Return every line of the data below that contains the string "Klar", matching case exactly.

>> START INPUT RECORDS

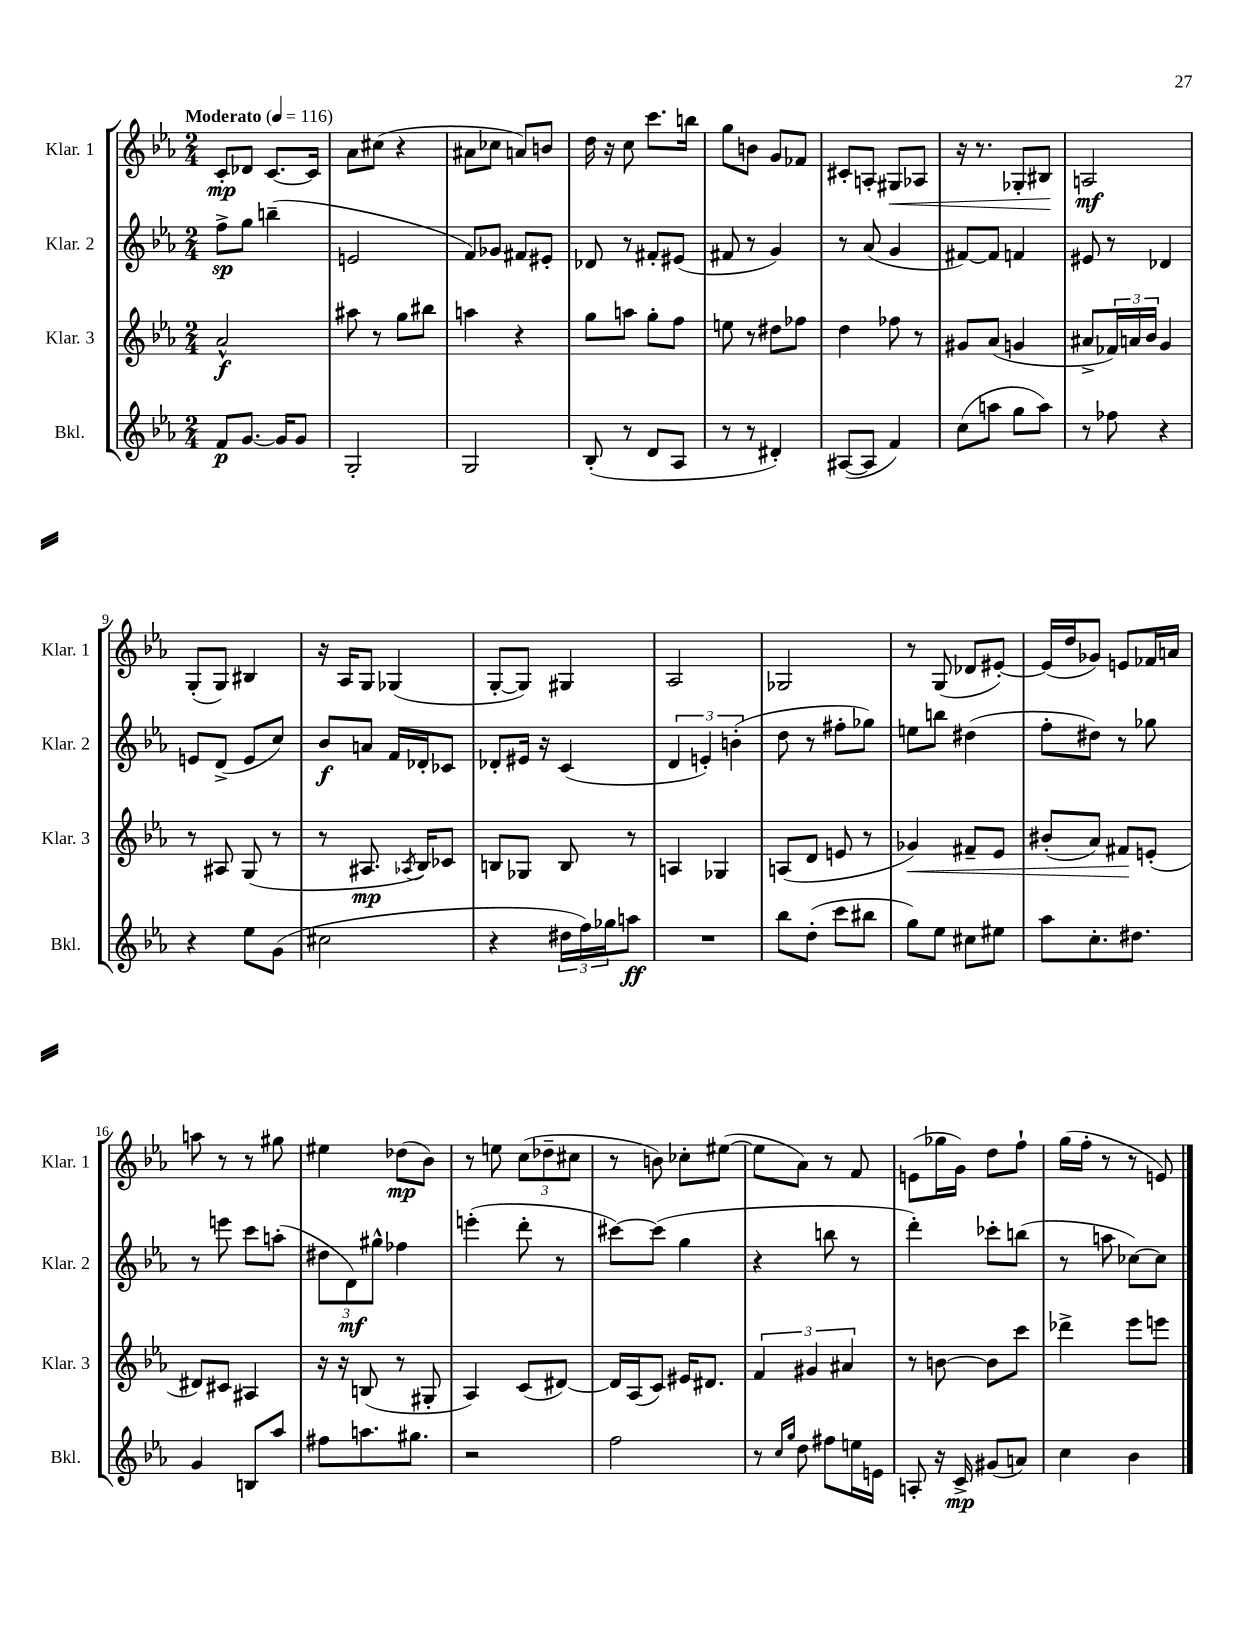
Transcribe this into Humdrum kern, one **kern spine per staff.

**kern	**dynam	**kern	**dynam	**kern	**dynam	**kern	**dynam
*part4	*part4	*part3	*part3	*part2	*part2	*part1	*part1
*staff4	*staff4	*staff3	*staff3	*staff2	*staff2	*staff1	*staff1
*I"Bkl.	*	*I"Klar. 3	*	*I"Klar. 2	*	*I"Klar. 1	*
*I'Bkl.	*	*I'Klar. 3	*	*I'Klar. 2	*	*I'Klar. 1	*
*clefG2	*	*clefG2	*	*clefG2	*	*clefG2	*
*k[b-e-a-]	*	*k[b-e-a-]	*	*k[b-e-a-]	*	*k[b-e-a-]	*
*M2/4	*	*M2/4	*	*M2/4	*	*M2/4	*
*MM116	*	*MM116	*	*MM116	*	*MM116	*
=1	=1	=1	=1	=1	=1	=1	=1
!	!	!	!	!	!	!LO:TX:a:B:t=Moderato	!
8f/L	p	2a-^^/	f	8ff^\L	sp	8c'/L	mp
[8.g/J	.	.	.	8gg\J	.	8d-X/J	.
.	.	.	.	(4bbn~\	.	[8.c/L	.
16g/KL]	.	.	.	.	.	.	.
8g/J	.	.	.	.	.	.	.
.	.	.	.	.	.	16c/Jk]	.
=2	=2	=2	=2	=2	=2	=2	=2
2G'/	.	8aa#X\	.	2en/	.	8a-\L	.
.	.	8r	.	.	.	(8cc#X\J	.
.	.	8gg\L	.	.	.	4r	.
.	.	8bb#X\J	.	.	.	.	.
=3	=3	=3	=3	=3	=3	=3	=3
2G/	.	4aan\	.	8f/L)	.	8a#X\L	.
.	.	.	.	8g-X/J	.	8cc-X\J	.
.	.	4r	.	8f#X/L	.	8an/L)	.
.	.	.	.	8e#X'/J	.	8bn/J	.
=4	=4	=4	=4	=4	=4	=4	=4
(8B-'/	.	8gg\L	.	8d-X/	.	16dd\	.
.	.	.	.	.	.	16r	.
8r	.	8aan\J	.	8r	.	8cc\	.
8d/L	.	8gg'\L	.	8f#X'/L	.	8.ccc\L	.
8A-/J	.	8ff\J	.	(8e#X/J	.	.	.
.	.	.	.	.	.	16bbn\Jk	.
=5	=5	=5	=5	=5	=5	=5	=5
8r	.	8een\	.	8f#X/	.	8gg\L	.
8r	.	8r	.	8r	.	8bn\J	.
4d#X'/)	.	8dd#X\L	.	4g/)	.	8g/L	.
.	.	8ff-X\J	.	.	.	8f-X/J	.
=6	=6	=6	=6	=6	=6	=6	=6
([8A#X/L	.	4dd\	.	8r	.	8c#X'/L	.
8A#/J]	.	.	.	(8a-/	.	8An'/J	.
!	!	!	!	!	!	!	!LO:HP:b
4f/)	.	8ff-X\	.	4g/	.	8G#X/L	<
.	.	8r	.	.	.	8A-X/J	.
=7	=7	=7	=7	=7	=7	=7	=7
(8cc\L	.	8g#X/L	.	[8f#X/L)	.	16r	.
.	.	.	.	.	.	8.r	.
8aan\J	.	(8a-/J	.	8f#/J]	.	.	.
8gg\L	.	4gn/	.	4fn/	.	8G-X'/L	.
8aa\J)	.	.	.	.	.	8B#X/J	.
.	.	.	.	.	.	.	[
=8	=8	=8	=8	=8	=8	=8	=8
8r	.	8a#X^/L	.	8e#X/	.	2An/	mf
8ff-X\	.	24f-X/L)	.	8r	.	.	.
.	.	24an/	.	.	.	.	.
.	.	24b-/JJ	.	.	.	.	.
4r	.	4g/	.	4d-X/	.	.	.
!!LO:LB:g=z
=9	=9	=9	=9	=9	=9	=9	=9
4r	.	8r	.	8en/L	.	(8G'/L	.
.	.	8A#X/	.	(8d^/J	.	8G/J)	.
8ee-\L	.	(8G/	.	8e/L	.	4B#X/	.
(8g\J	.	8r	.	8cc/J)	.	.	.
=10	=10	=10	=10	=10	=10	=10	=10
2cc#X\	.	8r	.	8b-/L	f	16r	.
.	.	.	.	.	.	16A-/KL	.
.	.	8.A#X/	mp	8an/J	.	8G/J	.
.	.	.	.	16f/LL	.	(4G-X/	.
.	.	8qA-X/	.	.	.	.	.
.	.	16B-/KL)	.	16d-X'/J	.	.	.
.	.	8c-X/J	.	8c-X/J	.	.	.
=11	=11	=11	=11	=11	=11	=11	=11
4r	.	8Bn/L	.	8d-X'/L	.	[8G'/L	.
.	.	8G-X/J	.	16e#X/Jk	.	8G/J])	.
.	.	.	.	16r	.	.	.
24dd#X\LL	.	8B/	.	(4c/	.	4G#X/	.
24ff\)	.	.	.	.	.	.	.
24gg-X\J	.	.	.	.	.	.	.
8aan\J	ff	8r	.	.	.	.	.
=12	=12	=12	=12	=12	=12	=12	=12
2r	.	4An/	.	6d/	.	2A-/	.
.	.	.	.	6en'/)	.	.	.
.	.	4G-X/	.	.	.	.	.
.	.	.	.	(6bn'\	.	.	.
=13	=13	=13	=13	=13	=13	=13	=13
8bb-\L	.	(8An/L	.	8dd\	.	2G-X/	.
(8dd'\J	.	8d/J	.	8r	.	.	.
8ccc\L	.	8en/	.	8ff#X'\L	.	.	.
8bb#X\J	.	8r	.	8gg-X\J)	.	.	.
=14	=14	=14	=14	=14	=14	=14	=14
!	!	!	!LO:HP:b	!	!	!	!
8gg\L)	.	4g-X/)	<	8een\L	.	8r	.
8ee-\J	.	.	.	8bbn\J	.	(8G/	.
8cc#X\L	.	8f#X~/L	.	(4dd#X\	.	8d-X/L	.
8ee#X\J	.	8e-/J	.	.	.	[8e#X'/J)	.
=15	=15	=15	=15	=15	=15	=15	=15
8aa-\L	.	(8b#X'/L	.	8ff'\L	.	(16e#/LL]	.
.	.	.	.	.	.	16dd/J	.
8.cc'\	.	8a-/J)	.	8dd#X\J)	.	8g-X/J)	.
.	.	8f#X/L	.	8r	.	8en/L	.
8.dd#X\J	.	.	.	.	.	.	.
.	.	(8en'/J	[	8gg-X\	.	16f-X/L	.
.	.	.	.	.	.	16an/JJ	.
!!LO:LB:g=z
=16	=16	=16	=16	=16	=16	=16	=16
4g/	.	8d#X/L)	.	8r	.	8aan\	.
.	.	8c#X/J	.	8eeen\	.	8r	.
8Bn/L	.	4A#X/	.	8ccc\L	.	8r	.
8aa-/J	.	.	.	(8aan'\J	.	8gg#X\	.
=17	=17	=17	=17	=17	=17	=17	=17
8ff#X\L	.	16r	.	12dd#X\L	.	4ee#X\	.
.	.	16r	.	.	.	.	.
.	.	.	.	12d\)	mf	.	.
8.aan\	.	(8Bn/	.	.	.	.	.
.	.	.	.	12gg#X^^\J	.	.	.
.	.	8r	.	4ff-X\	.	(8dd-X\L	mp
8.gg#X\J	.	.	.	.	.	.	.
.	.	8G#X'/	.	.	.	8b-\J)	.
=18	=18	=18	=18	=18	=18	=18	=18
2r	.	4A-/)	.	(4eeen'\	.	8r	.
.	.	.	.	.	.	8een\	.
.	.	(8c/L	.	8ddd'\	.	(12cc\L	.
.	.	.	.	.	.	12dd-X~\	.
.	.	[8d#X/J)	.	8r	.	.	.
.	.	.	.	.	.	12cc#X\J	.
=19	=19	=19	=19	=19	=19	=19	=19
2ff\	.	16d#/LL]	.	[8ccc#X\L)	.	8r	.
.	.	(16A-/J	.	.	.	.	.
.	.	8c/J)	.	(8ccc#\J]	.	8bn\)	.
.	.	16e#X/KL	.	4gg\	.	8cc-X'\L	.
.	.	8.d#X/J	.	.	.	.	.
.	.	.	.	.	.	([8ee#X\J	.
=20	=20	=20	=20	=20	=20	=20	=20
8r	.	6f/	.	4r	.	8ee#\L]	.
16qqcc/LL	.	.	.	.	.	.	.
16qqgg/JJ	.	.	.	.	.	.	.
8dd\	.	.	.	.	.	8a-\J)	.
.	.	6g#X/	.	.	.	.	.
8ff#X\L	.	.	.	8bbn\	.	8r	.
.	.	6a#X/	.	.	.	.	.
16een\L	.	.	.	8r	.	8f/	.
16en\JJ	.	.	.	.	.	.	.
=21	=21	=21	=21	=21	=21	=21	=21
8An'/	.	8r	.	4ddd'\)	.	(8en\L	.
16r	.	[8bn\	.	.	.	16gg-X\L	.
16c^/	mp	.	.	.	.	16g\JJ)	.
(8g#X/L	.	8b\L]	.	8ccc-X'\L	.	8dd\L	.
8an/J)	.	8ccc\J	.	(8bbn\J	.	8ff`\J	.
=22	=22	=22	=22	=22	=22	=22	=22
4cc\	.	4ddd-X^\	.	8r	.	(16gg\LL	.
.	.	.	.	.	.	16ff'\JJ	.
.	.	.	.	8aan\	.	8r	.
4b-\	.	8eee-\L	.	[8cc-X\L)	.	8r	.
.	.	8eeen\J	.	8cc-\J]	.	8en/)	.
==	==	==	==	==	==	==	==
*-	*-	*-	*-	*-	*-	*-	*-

>> END INPUT RECORDS

RESULT OF THE TASK:
*I"Bkl.	*	*I"Klar. 3	*	*I"Klar. 2	*	*I"Klar. 1	*
*I'Bkl.	*	*I'Klar. 3	*	*I'Klar. 2	*	*I'Klar. 1	*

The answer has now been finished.